### [WHAT THE TASK REQUIRES]
Please restate each entry that appears below word for word, without its pictures.

[Start of section]

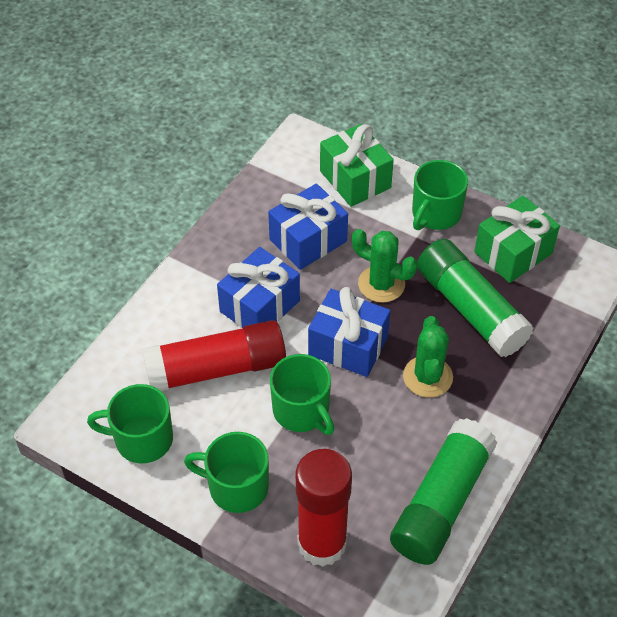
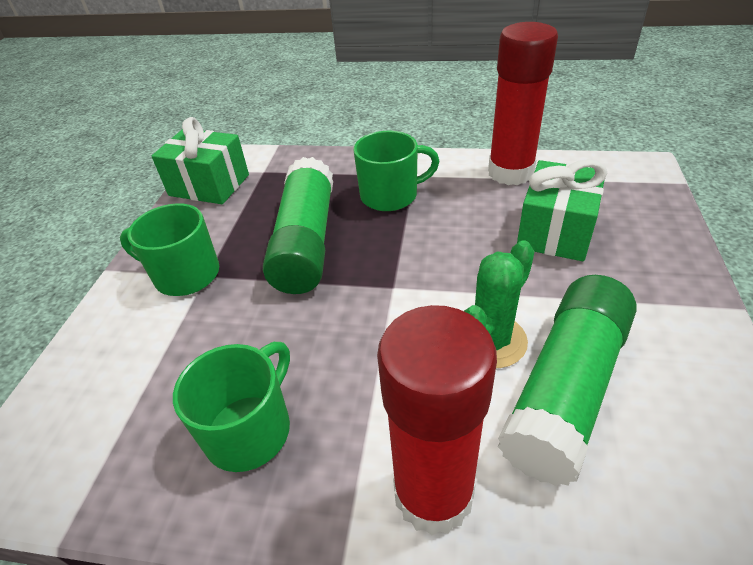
blue gift: 3 -> 0
green cactus: 2 -> 1
green mug: 4 -> 3

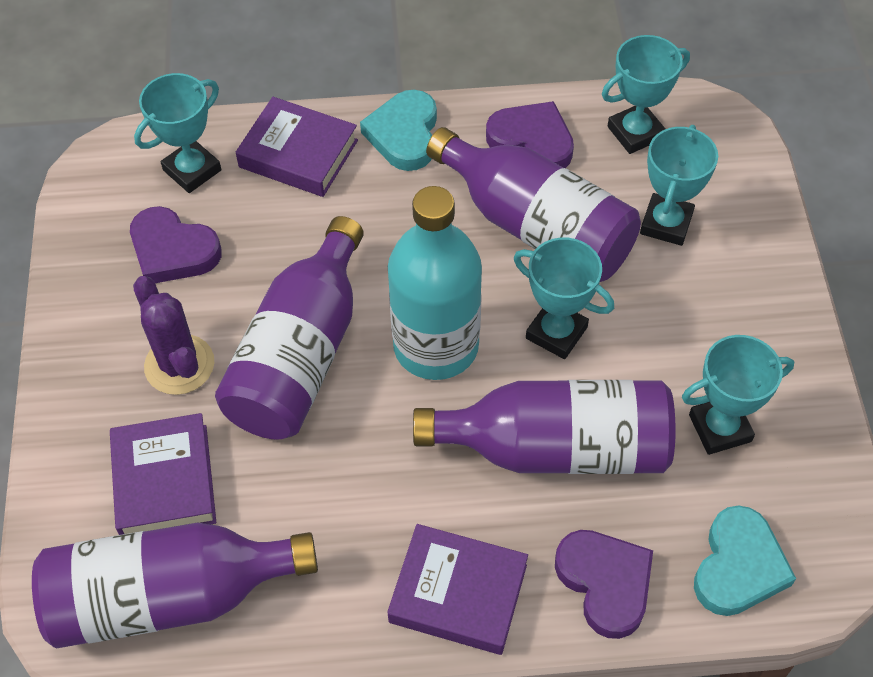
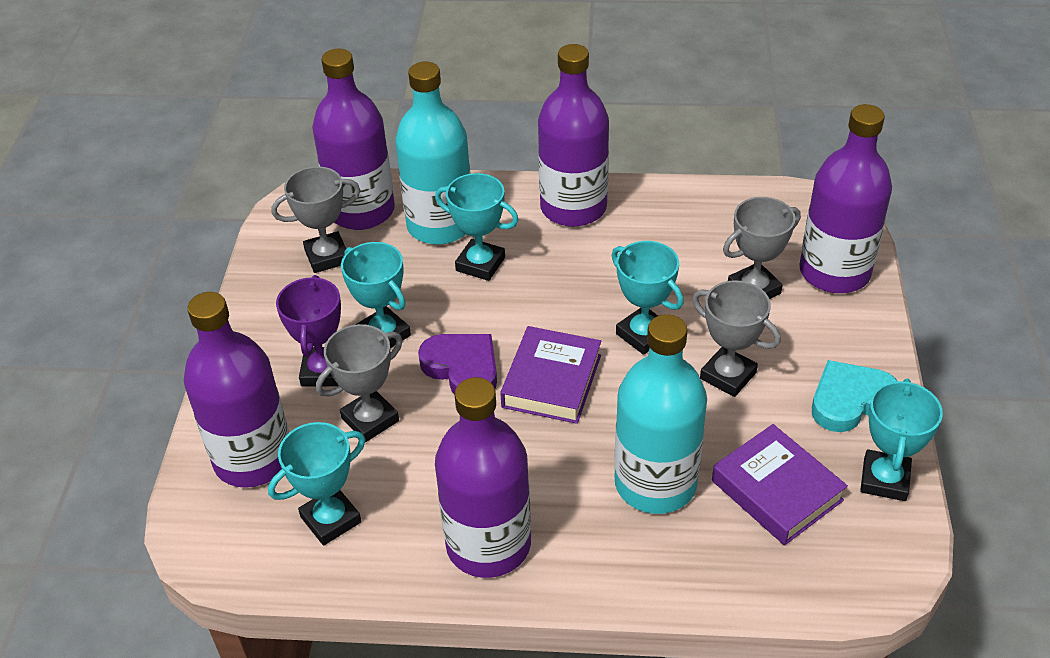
grey trophy: 0 -> 4
purple book: 3 -> 2
purple bottle: 4 -> 5
purple cactus: 1 -> 0
purple heart: 3 -> 1
purple trophy: 0 -> 1
turquoise bottle: 1 -> 2
turquoise heart: 2 -> 1

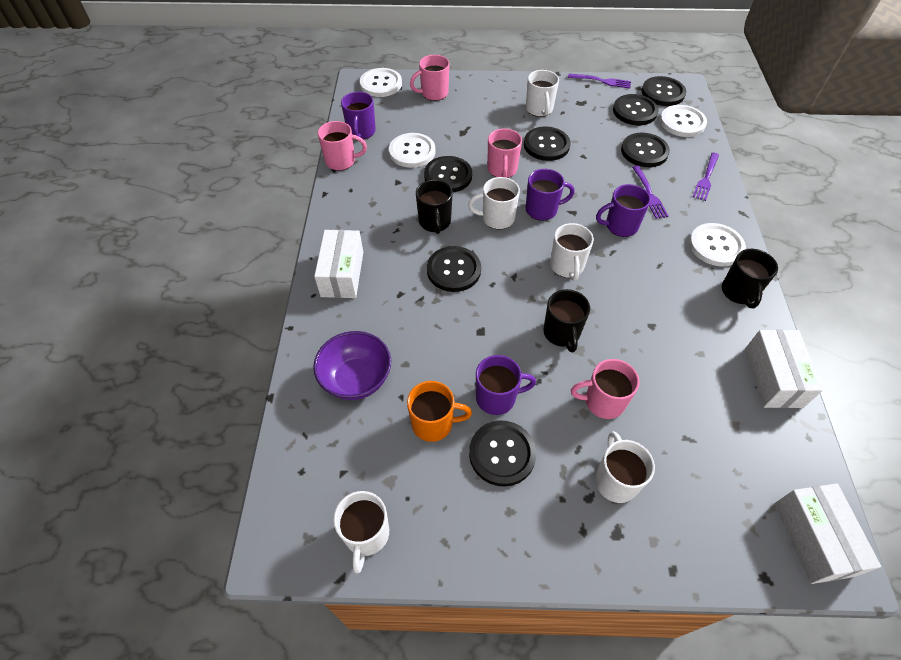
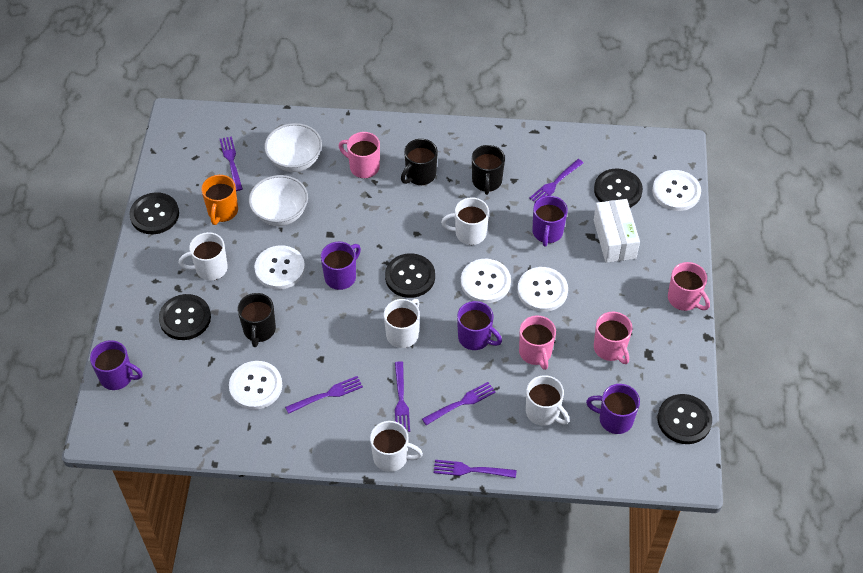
black button: 7 -> 5
purple bowl: 1 -> 0
purple fork: 3 -> 6
purple mug: 4 -> 5
white bowl: 0 -> 2
white box: 3 -> 1
white button: 4 -> 5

[End of section]

### [EXERCISE RESULT]
blue gift: 3 -> 0
green cactus: 2 -> 1
green mug: 4 -> 3

grey trophy: 0 -> 4
purple book: 3 -> 2
purple bottle: 4 -> 5
purple cactus: 1 -> 0
purple heart: 3 -> 1
purple trophy: 0 -> 1
turquoise bottle: 1 -> 2
turquoise heart: 2 -> 1

black button: 7 -> 5
purple bowl: 1 -> 0
purple fork: 3 -> 6
purple mug: 4 -> 5
white bowl: 0 -> 2
white box: 3 -> 1
white button: 4 -> 5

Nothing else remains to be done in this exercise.